Provided data Block Start
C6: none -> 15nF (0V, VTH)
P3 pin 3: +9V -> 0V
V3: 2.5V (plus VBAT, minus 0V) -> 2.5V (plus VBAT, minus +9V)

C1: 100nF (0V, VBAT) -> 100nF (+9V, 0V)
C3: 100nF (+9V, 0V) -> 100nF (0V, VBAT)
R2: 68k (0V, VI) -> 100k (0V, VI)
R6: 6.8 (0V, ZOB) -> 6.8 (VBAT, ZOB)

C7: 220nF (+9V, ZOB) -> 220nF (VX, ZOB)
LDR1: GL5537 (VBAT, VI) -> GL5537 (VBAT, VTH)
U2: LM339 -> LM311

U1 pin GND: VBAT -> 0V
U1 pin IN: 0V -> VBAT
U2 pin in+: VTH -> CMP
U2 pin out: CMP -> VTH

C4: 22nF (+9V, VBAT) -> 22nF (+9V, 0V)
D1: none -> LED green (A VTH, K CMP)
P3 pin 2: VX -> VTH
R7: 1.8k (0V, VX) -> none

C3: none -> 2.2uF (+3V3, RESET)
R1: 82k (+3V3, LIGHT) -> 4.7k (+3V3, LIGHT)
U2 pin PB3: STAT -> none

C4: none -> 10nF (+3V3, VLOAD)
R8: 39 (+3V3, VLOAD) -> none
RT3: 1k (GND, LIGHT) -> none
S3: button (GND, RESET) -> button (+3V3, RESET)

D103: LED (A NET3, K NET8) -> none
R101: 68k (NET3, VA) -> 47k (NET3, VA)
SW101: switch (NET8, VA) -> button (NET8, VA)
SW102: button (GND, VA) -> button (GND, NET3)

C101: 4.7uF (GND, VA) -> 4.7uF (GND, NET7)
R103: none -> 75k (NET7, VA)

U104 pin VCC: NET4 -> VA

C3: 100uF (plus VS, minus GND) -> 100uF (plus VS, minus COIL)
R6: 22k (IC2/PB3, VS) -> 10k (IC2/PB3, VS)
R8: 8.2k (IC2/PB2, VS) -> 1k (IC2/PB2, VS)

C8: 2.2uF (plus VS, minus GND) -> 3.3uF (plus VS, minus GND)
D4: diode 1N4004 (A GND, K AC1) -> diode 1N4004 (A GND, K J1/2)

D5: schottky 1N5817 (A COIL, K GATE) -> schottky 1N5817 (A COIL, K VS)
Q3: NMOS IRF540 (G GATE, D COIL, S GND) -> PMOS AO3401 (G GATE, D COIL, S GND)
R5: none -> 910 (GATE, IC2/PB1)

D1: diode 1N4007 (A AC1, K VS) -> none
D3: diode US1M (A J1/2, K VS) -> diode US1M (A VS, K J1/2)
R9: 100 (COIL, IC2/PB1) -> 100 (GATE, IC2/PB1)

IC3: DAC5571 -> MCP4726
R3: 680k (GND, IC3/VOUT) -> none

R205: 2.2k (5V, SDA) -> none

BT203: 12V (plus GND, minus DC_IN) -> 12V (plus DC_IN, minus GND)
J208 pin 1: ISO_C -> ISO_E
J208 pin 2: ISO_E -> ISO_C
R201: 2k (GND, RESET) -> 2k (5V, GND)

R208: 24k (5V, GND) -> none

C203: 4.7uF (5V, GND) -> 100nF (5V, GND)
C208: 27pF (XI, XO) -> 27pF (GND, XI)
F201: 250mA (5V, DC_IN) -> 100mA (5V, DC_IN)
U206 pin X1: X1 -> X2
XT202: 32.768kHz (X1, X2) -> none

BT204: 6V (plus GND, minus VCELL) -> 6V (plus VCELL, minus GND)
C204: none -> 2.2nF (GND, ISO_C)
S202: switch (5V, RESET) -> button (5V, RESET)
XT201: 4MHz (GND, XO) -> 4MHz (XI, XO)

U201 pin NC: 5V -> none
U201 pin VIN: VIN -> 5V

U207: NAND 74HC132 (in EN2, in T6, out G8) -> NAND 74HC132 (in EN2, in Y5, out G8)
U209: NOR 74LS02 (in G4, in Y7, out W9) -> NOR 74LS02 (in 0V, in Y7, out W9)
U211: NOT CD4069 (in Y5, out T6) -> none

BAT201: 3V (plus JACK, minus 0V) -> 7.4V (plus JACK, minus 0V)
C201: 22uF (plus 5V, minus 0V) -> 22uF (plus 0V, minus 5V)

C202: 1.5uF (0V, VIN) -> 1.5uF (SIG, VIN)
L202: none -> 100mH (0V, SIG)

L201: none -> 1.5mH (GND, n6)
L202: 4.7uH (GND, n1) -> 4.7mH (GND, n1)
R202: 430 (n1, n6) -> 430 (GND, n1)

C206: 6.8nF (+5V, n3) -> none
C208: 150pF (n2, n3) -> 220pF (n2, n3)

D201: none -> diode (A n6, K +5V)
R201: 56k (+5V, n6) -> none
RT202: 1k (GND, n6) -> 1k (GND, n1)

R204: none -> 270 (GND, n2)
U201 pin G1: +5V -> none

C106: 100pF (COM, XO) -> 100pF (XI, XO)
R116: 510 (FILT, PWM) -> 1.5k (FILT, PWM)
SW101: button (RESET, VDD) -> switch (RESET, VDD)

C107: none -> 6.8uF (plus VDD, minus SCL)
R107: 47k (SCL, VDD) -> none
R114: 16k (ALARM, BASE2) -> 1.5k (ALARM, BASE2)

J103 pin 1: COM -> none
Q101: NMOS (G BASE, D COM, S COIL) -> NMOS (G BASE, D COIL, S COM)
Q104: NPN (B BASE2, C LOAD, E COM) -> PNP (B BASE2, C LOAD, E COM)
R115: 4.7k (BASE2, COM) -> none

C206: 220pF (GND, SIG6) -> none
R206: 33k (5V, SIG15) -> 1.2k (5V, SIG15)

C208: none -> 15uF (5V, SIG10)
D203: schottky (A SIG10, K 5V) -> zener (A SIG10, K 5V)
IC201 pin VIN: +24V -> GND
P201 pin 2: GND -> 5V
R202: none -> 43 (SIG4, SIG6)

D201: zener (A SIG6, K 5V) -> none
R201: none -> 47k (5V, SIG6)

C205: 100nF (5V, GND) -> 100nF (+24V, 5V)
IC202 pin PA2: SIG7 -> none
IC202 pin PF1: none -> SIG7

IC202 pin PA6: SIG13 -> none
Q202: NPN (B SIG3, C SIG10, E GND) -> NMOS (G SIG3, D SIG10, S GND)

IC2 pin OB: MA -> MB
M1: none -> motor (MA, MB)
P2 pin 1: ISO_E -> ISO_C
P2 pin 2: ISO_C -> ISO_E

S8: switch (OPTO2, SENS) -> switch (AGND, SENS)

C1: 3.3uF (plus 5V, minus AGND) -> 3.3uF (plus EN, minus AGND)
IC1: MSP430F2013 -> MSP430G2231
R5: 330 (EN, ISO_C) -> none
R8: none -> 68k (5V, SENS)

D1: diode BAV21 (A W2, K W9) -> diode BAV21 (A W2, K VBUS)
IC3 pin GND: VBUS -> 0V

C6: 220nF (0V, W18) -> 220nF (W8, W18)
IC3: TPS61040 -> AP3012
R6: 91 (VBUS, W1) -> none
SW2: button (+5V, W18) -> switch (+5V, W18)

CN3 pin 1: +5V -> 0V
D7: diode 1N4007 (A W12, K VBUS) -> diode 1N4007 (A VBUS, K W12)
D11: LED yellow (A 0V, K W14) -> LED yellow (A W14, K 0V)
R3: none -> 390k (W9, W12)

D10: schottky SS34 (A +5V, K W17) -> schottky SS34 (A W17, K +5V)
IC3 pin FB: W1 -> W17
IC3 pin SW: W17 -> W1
Provided data Block End
Quote the listing word for word from its first line through the line in which "R208: 24k (5V, GND) -> none" appears.

C6: none -> 15nF (0V, VTH)
P3 pin 3: +9V -> 0V
V3: 2.5V (plus VBAT, minus 0V) -> 2.5V (plus VBAT, minus +9V)

C1: 100nF (0V, VBAT) -> 100nF (+9V, 0V)
C3: 100nF (+9V, 0V) -> 100nF (0V, VBAT)
R2: 68k (0V, VI) -> 100k (0V, VI)
R6: 6.8 (0V, ZOB) -> 6.8 (VBAT, ZOB)

C7: 220nF (+9V, ZOB) -> 220nF (VX, ZOB)
LDR1: GL5537 (VBAT, VI) -> GL5537 (VBAT, VTH)
U2: LM339 -> LM311

U1 pin GND: VBAT -> 0V
U1 pin IN: 0V -> VBAT
U2 pin in+: VTH -> CMP
U2 pin out: CMP -> VTH

C4: 22nF (+9V, VBAT) -> 22nF (+9V, 0V)
D1: none -> LED green (A VTH, K CMP)
P3 pin 2: VX -> VTH
R7: 1.8k (0V, VX) -> none

C3: none -> 2.2uF (+3V3, RESET)
R1: 82k (+3V3, LIGHT) -> 4.7k (+3V3, LIGHT)
U2 pin PB3: STAT -> none

C4: none -> 10nF (+3V3, VLOAD)
R8: 39 (+3V3, VLOAD) -> none
RT3: 1k (GND, LIGHT) -> none
S3: button (GND, RESET) -> button (+3V3, RESET)

D103: LED (A NET3, K NET8) -> none
R101: 68k (NET3, VA) -> 47k (NET3, VA)
SW101: switch (NET8, VA) -> button (NET8, VA)
SW102: button (GND, VA) -> button (GND, NET3)

C101: 4.7uF (GND, VA) -> 4.7uF (GND, NET7)
R103: none -> 75k (NET7, VA)

U104 pin VCC: NET4 -> VA

C3: 100uF (plus VS, minus GND) -> 100uF (plus VS, minus COIL)
R6: 22k (IC2/PB3, VS) -> 10k (IC2/PB3, VS)
R8: 8.2k (IC2/PB2, VS) -> 1k (IC2/PB2, VS)

C8: 2.2uF (plus VS, minus GND) -> 3.3uF (plus VS, minus GND)
D4: diode 1N4004 (A GND, K AC1) -> diode 1N4004 (A GND, K J1/2)

D5: schottky 1N5817 (A COIL, K GATE) -> schottky 1N5817 (A COIL, K VS)
Q3: NMOS IRF540 (G GATE, D COIL, S GND) -> PMOS AO3401 (G GATE, D COIL, S GND)
R5: none -> 910 (GATE, IC2/PB1)

D1: diode 1N4007 (A AC1, K VS) -> none
D3: diode US1M (A J1/2, K VS) -> diode US1M (A VS, K J1/2)
R9: 100 (COIL, IC2/PB1) -> 100 (GATE, IC2/PB1)

IC3: DAC5571 -> MCP4726
R3: 680k (GND, IC3/VOUT) -> none

R205: 2.2k (5V, SDA) -> none

BT203: 12V (plus GND, minus DC_IN) -> 12V (plus DC_IN, minus GND)
J208 pin 1: ISO_C -> ISO_E
J208 pin 2: ISO_E -> ISO_C
R201: 2k (GND, RESET) -> 2k (5V, GND)

R208: 24k (5V, GND) -> none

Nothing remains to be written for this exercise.